Records from a dataset:

☆ ☆ ☆ ☆ ☆

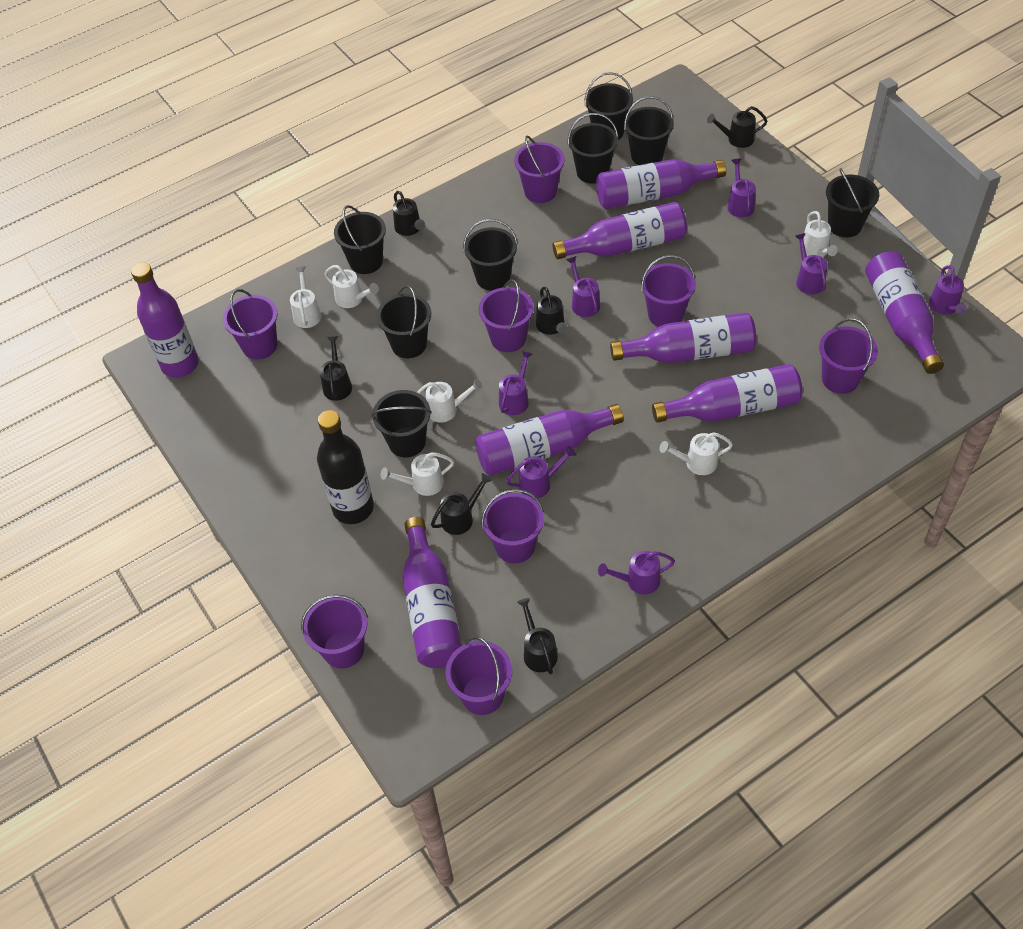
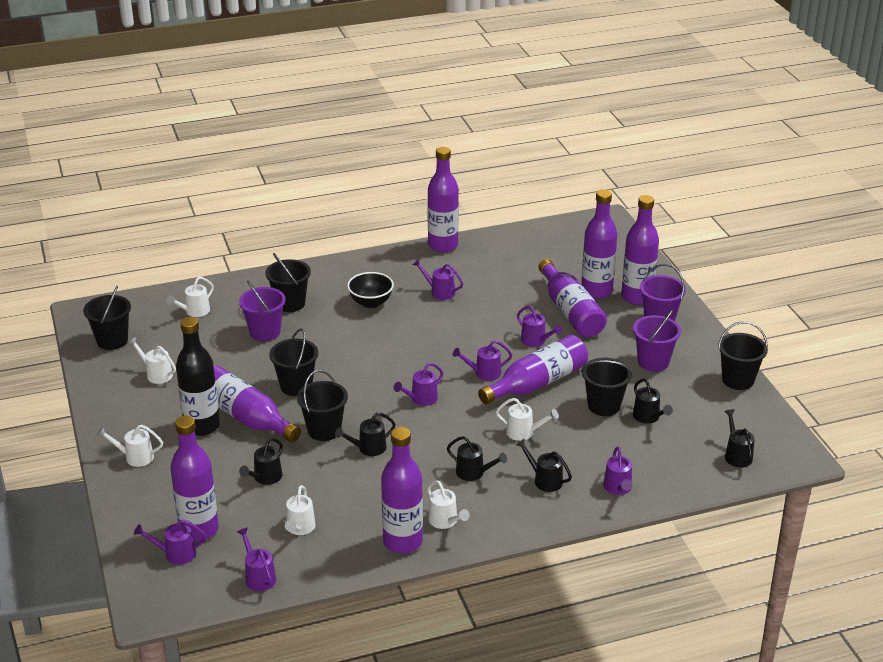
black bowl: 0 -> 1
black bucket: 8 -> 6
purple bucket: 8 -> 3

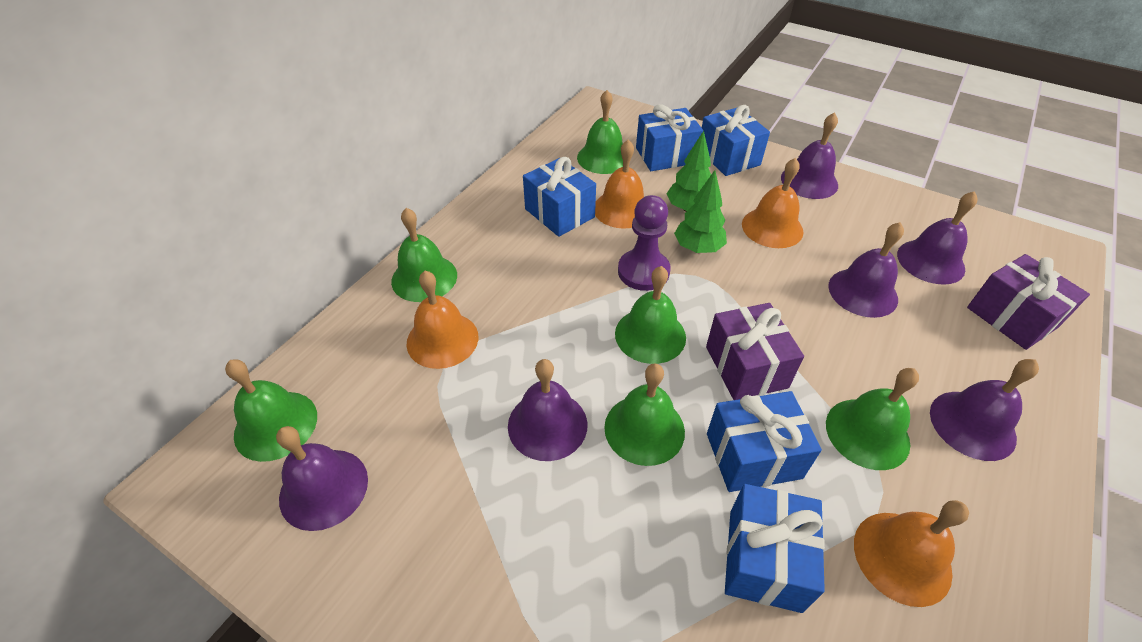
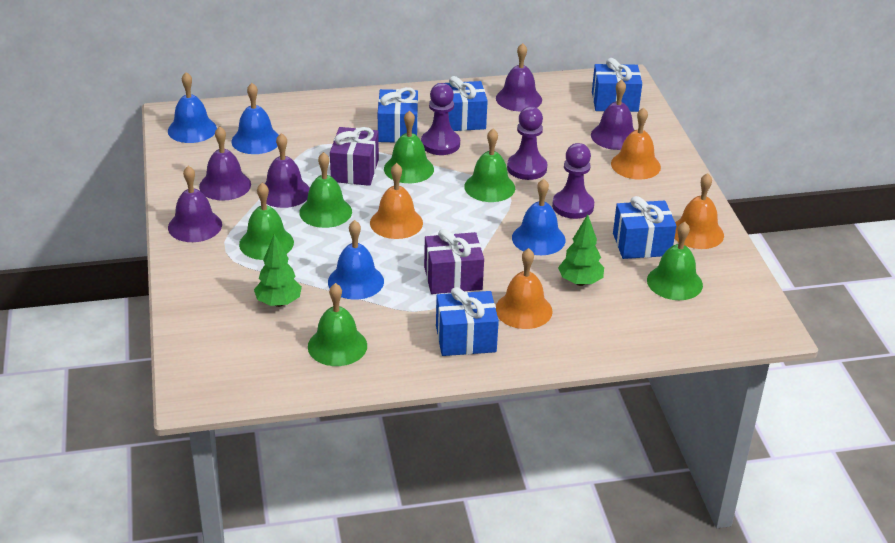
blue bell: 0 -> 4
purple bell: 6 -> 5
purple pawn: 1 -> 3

☆ ☆ ☆ ☆ ☆

DIRECTIONS FOR THIS TASK
Above are the records. How many of their lines hold "purple"? Answer with the number alone.

RESPONSE TO THE TASK
3